■ WORK TASK:
Make an exact copy, from the records below, of the lines from the line containing "R7: 5.6k (+5V, n26) -> 15k (+5V, n26)" to the line containing "U5 pin SDA: n23 -> n26", both lines included, excluding pictures.

■ AVAILABLE DATA:
==========

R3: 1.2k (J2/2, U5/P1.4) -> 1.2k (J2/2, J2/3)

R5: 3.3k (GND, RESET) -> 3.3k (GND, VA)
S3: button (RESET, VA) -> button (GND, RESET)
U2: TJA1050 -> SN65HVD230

==========

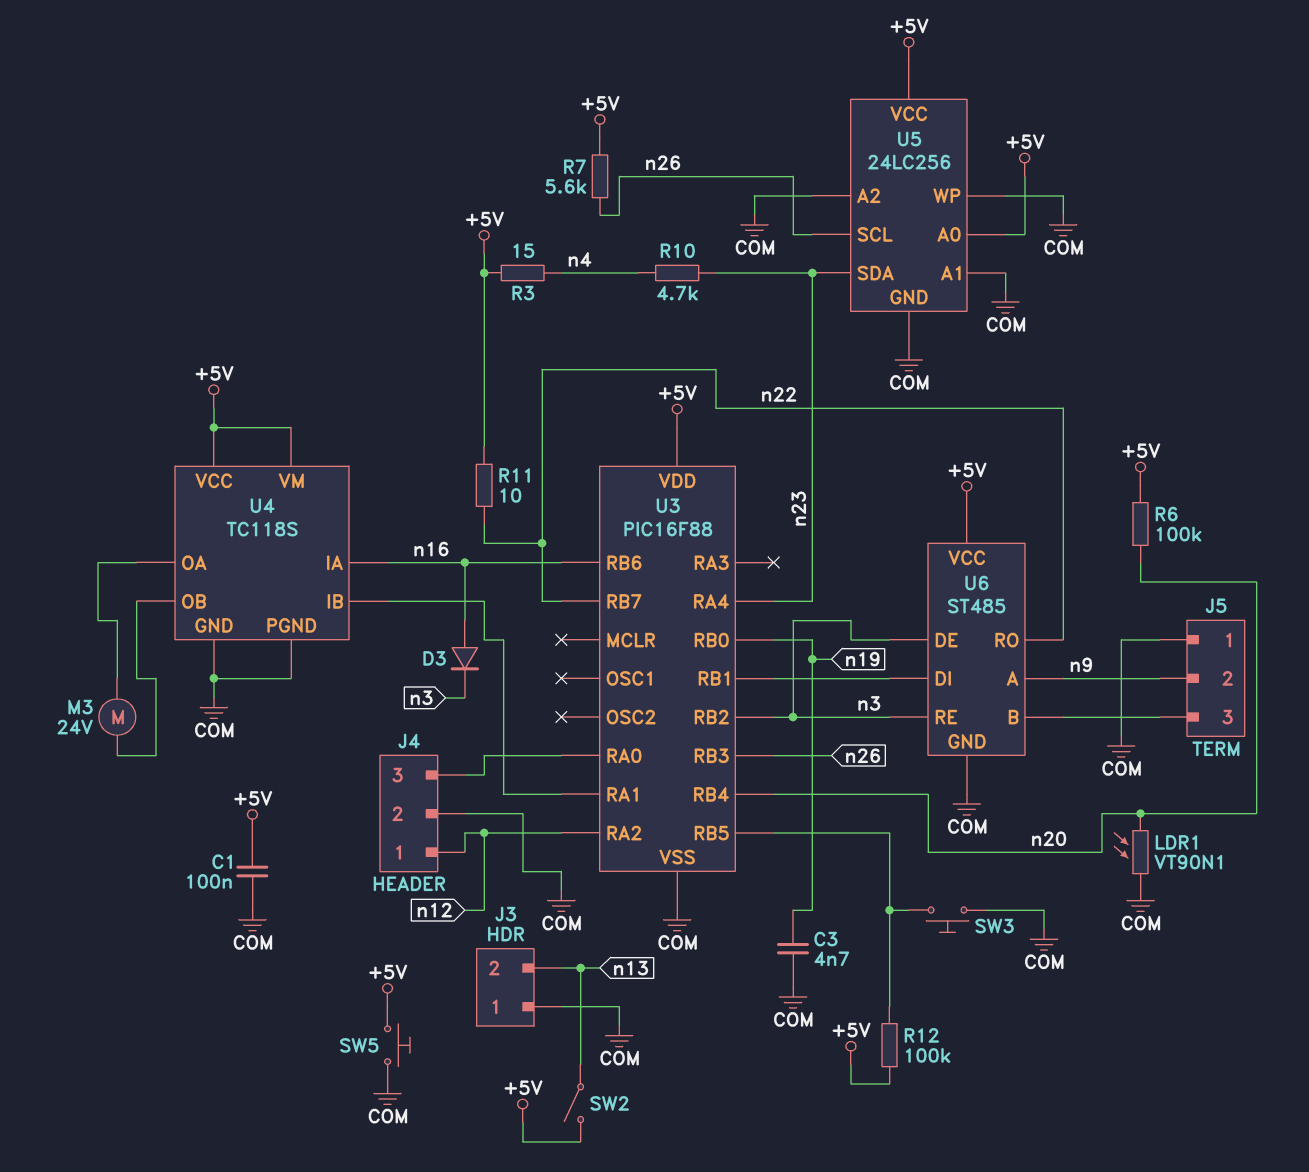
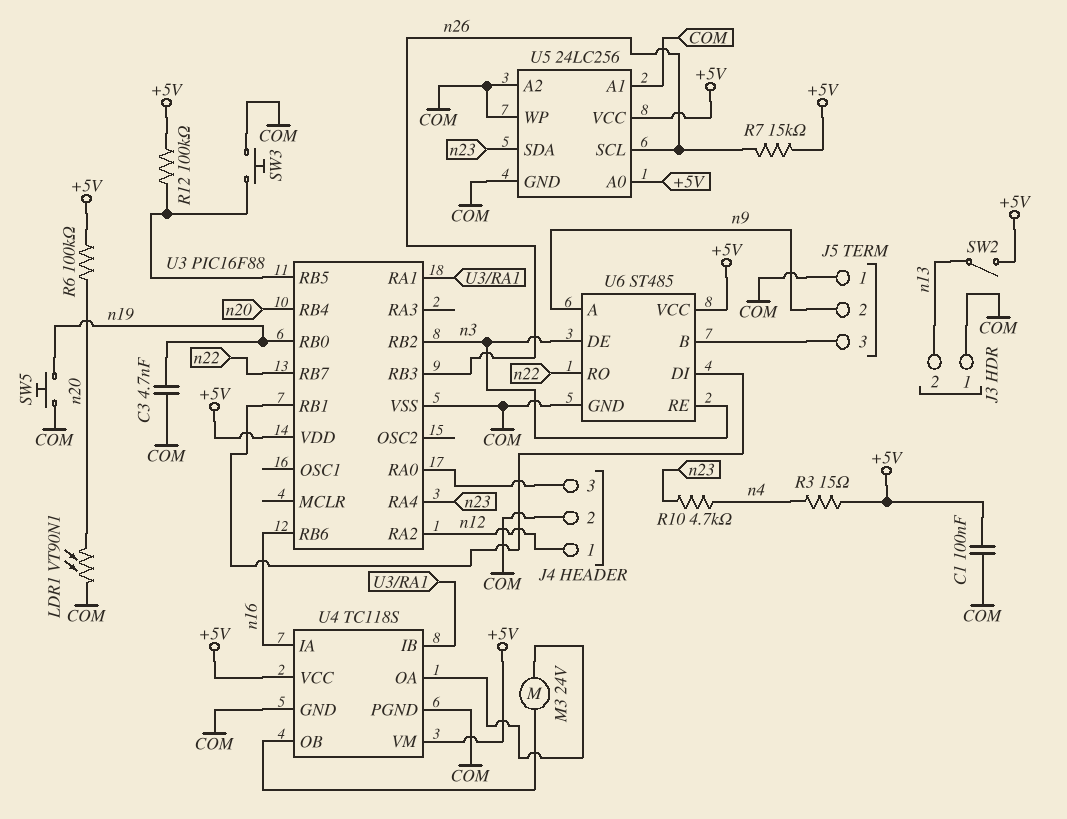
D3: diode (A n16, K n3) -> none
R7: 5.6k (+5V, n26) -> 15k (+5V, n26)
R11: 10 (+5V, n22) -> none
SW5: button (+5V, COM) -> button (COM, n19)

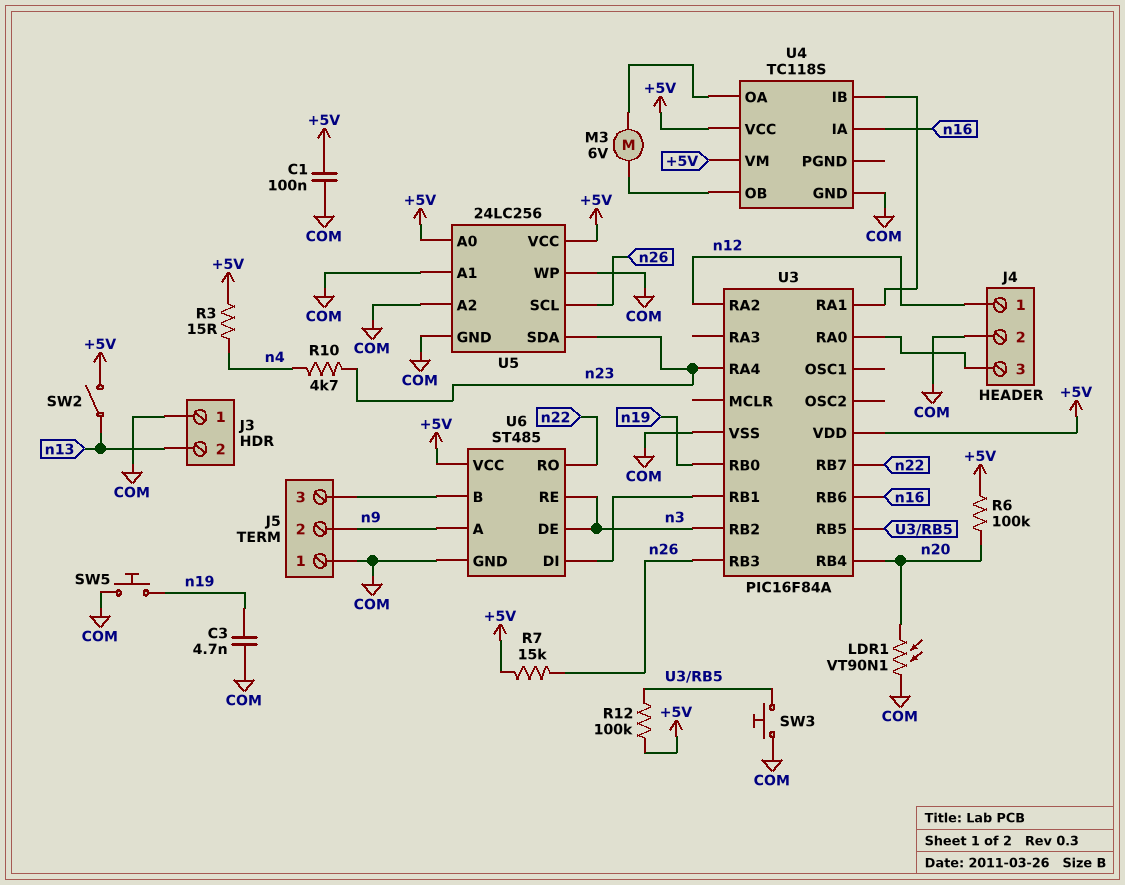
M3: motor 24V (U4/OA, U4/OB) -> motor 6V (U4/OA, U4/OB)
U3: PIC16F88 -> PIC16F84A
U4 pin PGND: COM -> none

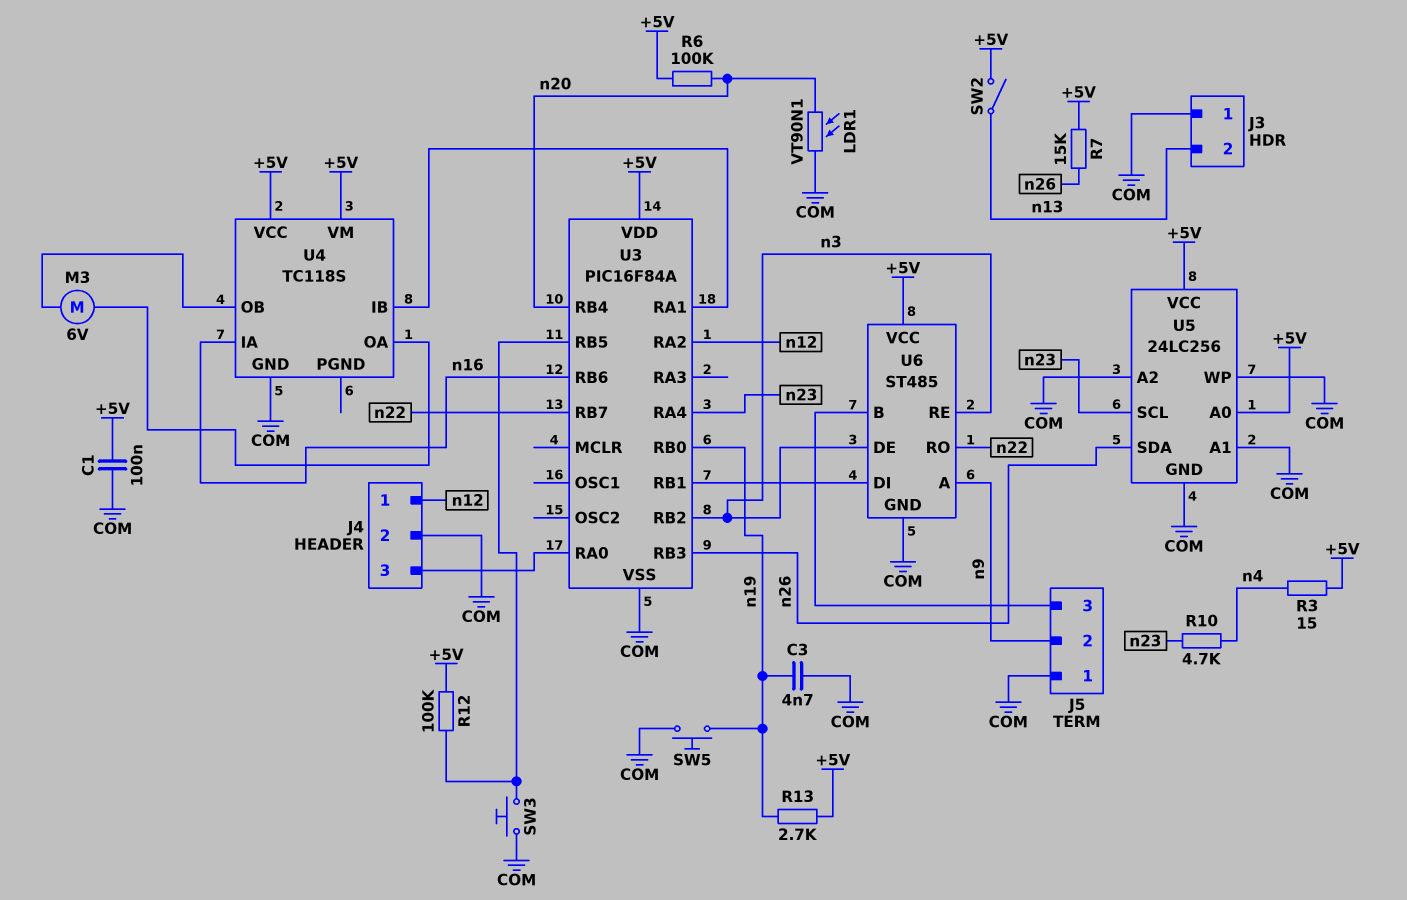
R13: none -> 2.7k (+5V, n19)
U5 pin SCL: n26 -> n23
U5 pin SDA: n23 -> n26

==========

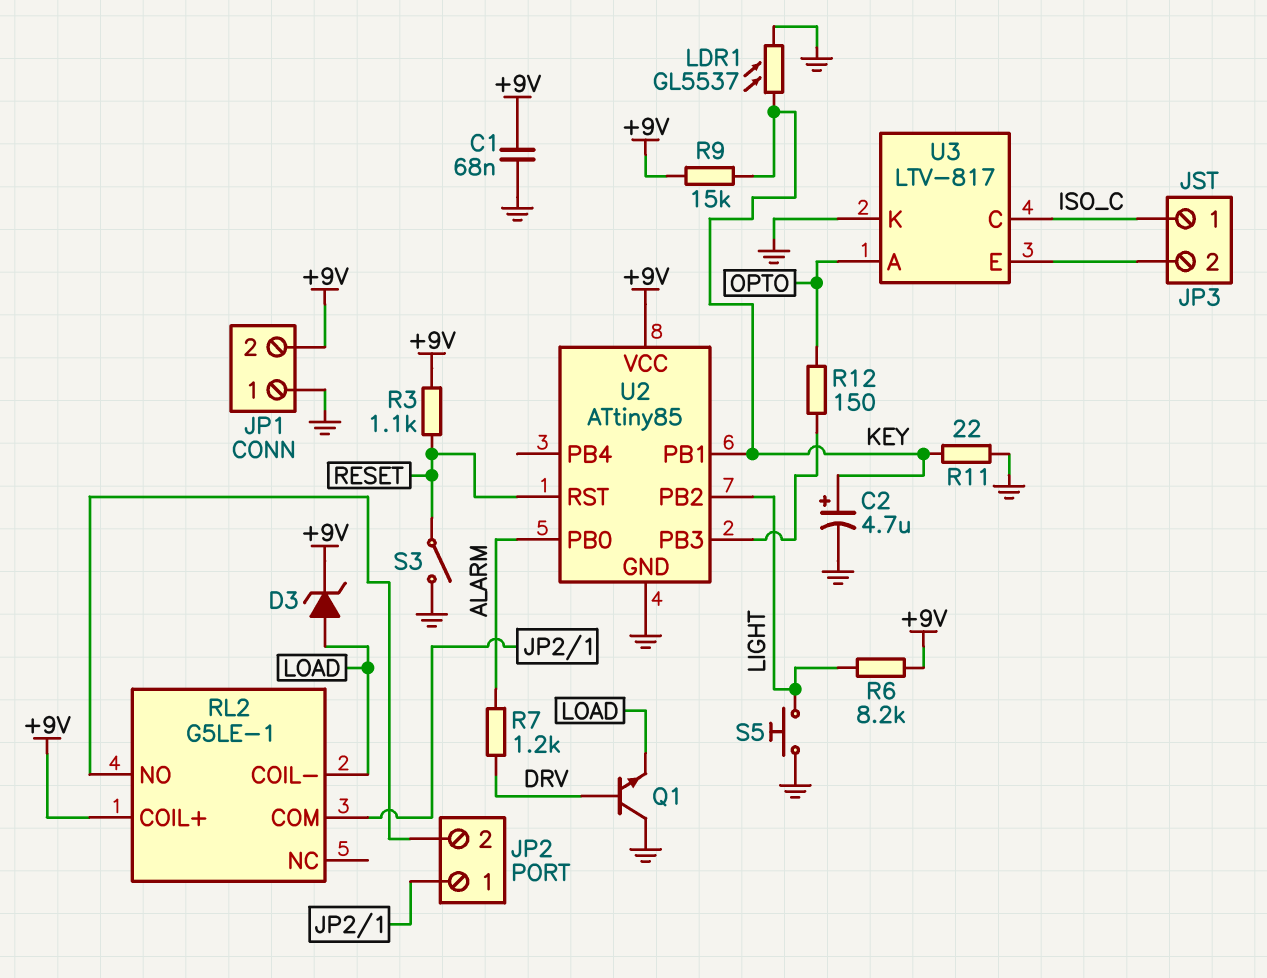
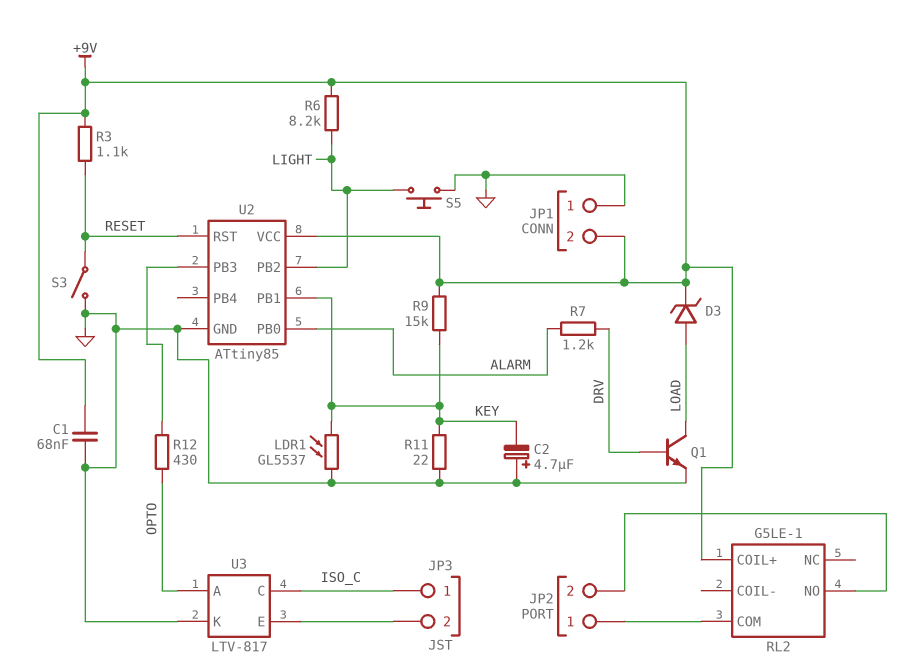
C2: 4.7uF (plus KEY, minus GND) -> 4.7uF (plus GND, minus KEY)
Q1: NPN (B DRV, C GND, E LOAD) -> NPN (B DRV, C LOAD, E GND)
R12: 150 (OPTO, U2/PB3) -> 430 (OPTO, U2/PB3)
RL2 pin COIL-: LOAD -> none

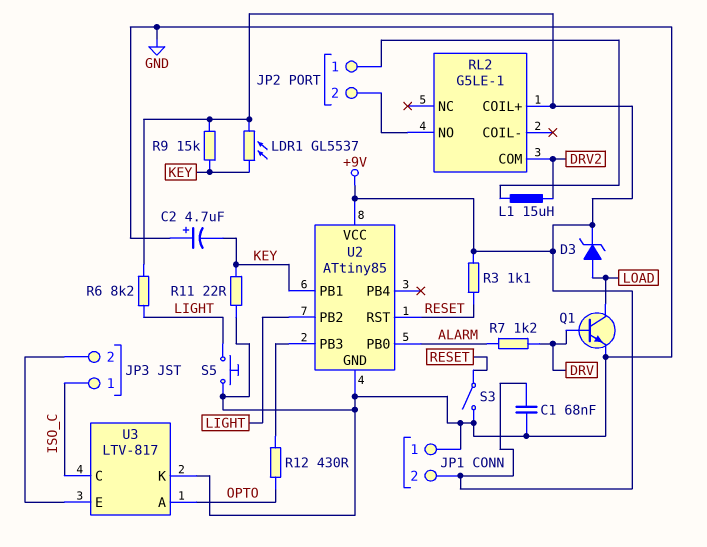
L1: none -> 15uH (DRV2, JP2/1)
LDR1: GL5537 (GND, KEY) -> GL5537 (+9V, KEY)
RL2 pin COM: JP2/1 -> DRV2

==========

■ EXERCISE RESPONSE:
R7: 5.6k (+5V, n26) -> 15k (+5V, n26)
R11: 10 (+5V, n22) -> none
SW5: button (+5V, COM) -> button (COM, n19)

M3: motor 24V (U4/OA, U4/OB) -> motor 6V (U4/OA, U4/OB)
U3: PIC16F88 -> PIC16F84A
U4 pin PGND: COM -> none

R13: none -> 2.7k (+5V, n19)
U5 pin SCL: n26 -> n23
U5 pin SDA: n23 -> n26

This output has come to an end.